Exercise directions: Nothing may be changed. Give the entries below again exactly.

[Stored dataset items]
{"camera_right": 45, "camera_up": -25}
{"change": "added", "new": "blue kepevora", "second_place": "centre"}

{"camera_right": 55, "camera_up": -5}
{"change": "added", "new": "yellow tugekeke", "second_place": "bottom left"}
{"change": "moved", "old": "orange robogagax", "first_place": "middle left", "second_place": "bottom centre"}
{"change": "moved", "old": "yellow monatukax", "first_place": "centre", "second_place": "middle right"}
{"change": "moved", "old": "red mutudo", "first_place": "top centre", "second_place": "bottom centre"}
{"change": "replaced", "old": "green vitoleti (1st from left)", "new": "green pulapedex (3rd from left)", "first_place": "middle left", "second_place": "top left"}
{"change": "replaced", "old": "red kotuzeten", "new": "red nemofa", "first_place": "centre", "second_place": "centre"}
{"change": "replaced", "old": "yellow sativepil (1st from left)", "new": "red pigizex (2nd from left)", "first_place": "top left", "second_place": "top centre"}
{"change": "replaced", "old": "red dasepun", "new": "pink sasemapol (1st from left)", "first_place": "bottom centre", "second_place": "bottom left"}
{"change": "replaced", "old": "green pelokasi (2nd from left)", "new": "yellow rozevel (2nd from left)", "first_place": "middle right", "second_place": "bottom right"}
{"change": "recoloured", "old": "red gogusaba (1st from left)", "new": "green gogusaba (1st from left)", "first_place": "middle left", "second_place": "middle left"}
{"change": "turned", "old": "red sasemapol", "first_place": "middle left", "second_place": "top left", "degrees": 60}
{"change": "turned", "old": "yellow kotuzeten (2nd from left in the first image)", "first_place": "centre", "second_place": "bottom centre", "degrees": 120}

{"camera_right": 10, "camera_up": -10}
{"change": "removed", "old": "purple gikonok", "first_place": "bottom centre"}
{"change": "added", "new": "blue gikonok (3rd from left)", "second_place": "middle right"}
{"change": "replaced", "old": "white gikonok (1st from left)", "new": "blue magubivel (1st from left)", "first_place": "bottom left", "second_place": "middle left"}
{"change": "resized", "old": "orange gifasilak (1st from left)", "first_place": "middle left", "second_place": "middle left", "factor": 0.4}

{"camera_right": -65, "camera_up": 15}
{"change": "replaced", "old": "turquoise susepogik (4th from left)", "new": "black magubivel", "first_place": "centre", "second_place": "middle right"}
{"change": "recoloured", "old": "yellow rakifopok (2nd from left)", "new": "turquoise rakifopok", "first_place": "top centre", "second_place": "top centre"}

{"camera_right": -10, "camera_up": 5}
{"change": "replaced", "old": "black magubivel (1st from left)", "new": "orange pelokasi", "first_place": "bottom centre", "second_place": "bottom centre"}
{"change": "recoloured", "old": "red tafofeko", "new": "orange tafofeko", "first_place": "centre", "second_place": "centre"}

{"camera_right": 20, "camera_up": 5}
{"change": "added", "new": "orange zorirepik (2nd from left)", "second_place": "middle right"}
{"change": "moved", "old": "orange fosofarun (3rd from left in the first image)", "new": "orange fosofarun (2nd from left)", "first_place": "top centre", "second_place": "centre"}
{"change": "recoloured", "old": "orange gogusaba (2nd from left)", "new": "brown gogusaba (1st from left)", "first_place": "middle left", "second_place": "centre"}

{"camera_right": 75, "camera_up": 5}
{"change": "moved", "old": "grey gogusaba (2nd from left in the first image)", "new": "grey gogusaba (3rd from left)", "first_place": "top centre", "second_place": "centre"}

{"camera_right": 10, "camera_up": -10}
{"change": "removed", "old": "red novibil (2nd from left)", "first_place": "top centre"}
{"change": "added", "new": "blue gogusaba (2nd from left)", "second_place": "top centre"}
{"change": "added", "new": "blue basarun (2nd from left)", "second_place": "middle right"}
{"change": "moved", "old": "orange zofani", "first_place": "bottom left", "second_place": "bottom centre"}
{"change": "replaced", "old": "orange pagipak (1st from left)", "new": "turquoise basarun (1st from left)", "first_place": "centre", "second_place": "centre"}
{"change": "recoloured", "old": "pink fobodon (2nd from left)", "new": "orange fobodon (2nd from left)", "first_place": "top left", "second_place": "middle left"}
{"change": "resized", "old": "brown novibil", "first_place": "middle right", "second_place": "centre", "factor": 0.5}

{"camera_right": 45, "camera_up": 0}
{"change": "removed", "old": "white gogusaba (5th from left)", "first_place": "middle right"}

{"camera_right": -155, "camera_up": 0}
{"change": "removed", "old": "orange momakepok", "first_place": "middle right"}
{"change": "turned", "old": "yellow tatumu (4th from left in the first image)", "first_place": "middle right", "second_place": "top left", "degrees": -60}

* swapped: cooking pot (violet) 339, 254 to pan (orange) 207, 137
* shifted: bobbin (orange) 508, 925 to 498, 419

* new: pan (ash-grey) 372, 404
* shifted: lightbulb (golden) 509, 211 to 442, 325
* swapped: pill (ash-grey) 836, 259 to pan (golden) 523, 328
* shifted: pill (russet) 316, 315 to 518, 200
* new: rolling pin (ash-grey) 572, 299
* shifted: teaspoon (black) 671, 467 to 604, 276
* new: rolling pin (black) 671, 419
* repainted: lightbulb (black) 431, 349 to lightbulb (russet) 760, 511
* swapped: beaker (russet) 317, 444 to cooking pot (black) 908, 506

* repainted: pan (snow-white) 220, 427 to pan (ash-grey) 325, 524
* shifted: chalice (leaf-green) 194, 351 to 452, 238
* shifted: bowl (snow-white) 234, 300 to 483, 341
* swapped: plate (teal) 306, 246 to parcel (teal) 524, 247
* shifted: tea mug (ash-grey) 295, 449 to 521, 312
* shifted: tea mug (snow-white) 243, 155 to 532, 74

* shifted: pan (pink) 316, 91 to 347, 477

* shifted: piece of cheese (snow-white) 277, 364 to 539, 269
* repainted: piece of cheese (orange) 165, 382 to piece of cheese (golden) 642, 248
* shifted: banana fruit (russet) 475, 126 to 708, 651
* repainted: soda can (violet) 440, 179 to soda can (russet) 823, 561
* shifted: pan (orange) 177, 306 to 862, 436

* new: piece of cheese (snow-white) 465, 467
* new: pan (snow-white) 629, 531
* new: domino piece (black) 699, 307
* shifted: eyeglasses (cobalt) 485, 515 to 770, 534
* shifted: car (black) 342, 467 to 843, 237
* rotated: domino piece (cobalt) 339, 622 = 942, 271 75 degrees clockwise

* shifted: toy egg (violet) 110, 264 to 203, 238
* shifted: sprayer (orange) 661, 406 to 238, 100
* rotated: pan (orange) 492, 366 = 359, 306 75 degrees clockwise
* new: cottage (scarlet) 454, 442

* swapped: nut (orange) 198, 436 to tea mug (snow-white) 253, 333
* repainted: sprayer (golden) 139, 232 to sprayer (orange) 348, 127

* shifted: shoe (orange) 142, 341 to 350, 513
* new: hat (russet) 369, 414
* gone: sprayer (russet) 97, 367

The answer:
{"camera_right": 45, "camera_up": -25}
{"change": "added", "new": "blue kepevora", "second_place": "centre"}

{"camera_right": 55, "camera_up": -5}
{"change": "added", "new": "yellow tugekeke", "second_place": "bottom left"}
{"change": "moved", "old": "orange robogagax", "first_place": "middle left", "second_place": "bottom centre"}
{"change": "moved", "old": "yellow monatukax", "first_place": "centre", "second_place": "middle right"}
{"change": "moved", "old": "red mutudo", "first_place": "top centre", "second_place": "bottom centre"}
{"change": "replaced", "old": "green vitoleti (1st from left)", "new": "green pulapedex (3rd from left)", "first_place": "middle left", "second_place": "top left"}
{"change": "replaced", "old": "red kotuzeten", "new": "red nemofa", "first_place": "centre", "second_place": "centre"}
{"change": "replaced", "old": "yellow sativepil (1st from left)", "new": "red pigizex (2nd from left)", "first_place": "top left", "second_place": "top centre"}
{"change": "replaced", "old": "red dasepun", "new": "pink sasemapol (1st from left)", "first_place": "bottom centre", "second_place": "bottom left"}
{"change": "replaced", "old": "green pelokasi (2nd from left)", "new": "yellow rozevel (2nd from left)", "first_place": "middle right", "second_place": "bottom right"}
{"change": "recoloured", "old": "red gogusaba (1st from left)", "new": "green gogusaba (1st from left)", "first_place": "middle left", "second_place": "middle left"}
{"change": "turned", "old": "red sasemapol", "first_place": "middle left", "second_place": "top left", "degrees": 60}
{"change": "turned", "old": "yellow kotuzeten (2nd from left in the first image)", "first_place": "centre", "second_place": "bottom centre", "degrees": 120}

{"camera_right": 10, "camera_up": -10}
{"change": "removed", "old": "purple gikonok", "first_place": "bottom centre"}
{"change": "added", "new": "blue gikonok (3rd from left)", "second_place": "middle right"}
{"change": "replaced", "old": "white gikonok (1st from left)", "new": "blue magubivel (1st from left)", "first_place": "bottom left", "second_place": "middle left"}
{"change": "resized", "old": "orange gifasilak (1st from left)", "first_place": "middle left", "second_place": "middle left", "factor": 0.4}

{"camera_right": -65, "camera_up": 15}
{"change": "replaced", "old": "turquoise susepogik (4th from left)", "new": "black magubivel", "first_place": "centre", "second_place": "middle right"}
{"change": "recoloured", "old": "yellow rakifopok (2nd from left)", "new": "turquoise rakifopok", "first_place": "top centre", "second_place": "top centre"}

{"camera_right": -10, "camera_up": 5}
{"change": "replaced", "old": "black magubivel (1st from left)", "new": "orange pelokasi", "first_place": "bottom centre", "second_place": "bottom centre"}
{"change": "recoloured", "old": "red tafofeko", "new": "orange tafofeko", "first_place": "centre", "second_place": "centre"}

{"camera_right": 20, "camera_up": 5}
{"change": "added", "new": "orange zorirepik (2nd from left)", "second_place": "middle right"}
{"change": "moved", "old": "orange fosofarun (3rd from left in the first image)", "new": "orange fosofarun (2nd from left)", "first_place": "top centre", "second_place": "centre"}
{"change": "recoloured", "old": "orange gogusaba (2nd from left)", "new": "brown gogusaba (1st from left)", "first_place": "middle left", "second_place": "centre"}

{"camera_right": 75, "camera_up": 5}
{"change": "moved", "old": "grey gogusaba (2nd from left in the first image)", "new": "grey gogusaba (3rd from left)", "first_place": "top centre", "second_place": "centre"}

{"camera_right": 10, "camera_up": -10}
{"change": "removed", "old": "red novibil (2nd from left)", "first_place": "top centre"}
{"change": "added", "new": "blue gogusaba (2nd from left)", "second_place": "top centre"}
{"change": "added", "new": "blue basarun (2nd from left)", "second_place": "middle right"}
{"change": "moved", "old": "orange zofani", "first_place": "bottom left", "second_place": "bottom centre"}
{"change": "replaced", "old": "orange pagipak (1st from left)", "new": "turquoise basarun (1st from left)", "first_place": "centre", "second_place": "centre"}
{"change": "recoloured", "old": "pink fobodon (2nd from left)", "new": "orange fobodon (2nd from left)", "first_place": "top left", "second_place": "middle left"}
{"change": "resized", "old": "brown novibil", "first_place": "middle right", "second_place": "centre", "factor": 0.5}

{"camera_right": 45, "camera_up": 0}
{"change": "removed", "old": "white gogusaba (5th from left)", "first_place": "middle right"}

{"camera_right": -155, "camera_up": 0}
{"change": "removed", "old": "orange momakepok", "first_place": "middle right"}
{"change": "turned", "old": "yellow tatumu (4th from left in the first image)", "first_place": "middle right", "second_place": "top left", "degrees": -60}

* swapped: cooking pot (violet) 339, 254 to pan (orange) 207, 137
* shifted: bobbin (orange) 508, 925 to 498, 419

* new: pan (ash-grey) 372, 404
* shifted: lightbulb (golden) 509, 211 to 442, 325
* swapped: pill (ash-grey) 836, 259 to pan (golden) 523, 328
* shifted: pill (russet) 316, 315 to 518, 200
* new: rolling pin (ash-grey) 572, 299
* shifted: teaspoon (black) 671, 467 to 604, 276
* new: rolling pin (black) 671, 419
* repainted: lightbulb (black) 431, 349 to lightbulb (russet) 760, 511
* swapped: beaker (russet) 317, 444 to cooking pot (black) 908, 506

* repainted: pan (snow-white) 220, 427 to pan (ash-grey) 325, 524
* shifted: chalice (leaf-green) 194, 351 to 452, 238
* shifted: bowl (snow-white) 234, 300 to 483, 341
* swapped: plate (teal) 306, 246 to parcel (teal) 524, 247
* shifted: tea mug (ash-grey) 295, 449 to 521, 312
* shifted: tea mug (snow-white) 243, 155 to 532, 74

* shifted: pan (pink) 316, 91 to 347, 477

* shifted: piece of cheese (snow-white) 277, 364 to 539, 269
* repainted: piece of cheese (orange) 165, 382 to piece of cheese (golden) 642, 248
* shifted: banana fruit (russet) 475, 126 to 708, 651
* repainted: soda can (violet) 440, 179 to soda can (russet) 823, 561
* shifted: pan (orange) 177, 306 to 862, 436

* new: piece of cheese (snow-white) 465, 467
* new: pan (snow-white) 629, 531
* new: domino piece (black) 699, 307
* shifted: eyeglasses (cobalt) 485, 515 to 770, 534
* shifted: car (black) 342, 467 to 843, 237
* rotated: domino piece (cobalt) 339, 622 = 942, 271 75 degrees clockwise

* shifted: toy egg (violet) 110, 264 to 203, 238
* shifted: sprayer (orange) 661, 406 to 238, 100
* rotated: pan (orange) 492, 366 = 359, 306 75 degrees clockwise
* new: cottage (scarlet) 454, 442

* swapped: nut (orange) 198, 436 to tea mug (snow-white) 253, 333
* repainted: sprayer (golden) 139, 232 to sprayer (orange) 348, 127

* shifted: shoe (orange) 142, 341 to 350, 513
* new: hat (russet) 369, 414
* gone: sprayer (russet) 97, 367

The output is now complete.